▸ **Goal**:
Please list each line in the listing below that contains the word "page", copying every such line in full. Case counts.

▸ **Supplied material**:

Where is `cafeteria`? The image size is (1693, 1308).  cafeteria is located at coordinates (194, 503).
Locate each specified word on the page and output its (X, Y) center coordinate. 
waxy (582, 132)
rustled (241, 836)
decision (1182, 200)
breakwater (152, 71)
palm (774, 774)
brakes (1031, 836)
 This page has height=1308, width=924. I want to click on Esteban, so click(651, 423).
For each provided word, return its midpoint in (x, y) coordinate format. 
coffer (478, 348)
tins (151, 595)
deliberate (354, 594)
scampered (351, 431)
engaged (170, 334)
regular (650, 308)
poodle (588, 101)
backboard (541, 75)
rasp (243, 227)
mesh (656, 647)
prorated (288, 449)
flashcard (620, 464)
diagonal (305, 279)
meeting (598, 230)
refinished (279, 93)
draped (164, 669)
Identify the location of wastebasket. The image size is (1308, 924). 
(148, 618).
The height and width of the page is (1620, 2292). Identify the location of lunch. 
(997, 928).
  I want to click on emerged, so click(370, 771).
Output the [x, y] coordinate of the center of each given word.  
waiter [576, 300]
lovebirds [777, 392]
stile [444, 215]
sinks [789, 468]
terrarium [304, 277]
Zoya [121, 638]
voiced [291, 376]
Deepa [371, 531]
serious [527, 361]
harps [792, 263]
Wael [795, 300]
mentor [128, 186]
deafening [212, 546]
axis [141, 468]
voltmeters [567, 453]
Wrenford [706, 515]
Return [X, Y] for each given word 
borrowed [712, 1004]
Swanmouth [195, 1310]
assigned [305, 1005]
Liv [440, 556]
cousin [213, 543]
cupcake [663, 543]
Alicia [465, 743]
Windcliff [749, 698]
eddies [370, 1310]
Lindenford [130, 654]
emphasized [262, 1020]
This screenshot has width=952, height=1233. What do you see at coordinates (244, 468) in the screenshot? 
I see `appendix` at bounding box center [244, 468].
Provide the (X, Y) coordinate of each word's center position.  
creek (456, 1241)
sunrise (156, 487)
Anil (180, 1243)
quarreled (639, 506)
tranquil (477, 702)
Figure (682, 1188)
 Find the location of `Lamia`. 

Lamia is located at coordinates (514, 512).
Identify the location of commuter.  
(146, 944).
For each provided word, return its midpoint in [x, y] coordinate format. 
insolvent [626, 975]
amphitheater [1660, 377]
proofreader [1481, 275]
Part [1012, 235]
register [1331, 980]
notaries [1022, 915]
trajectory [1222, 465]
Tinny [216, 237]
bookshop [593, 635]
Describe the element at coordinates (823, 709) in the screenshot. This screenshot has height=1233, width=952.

▸ **Written solution**:
Locate each specified word on the page and output its (X, Y) center coordinate. 
 This page has height=1308, width=924. I want to click on Esteban, so click(651, 423).
The height and width of the page is (1620, 2292). Identify the location of lunch. 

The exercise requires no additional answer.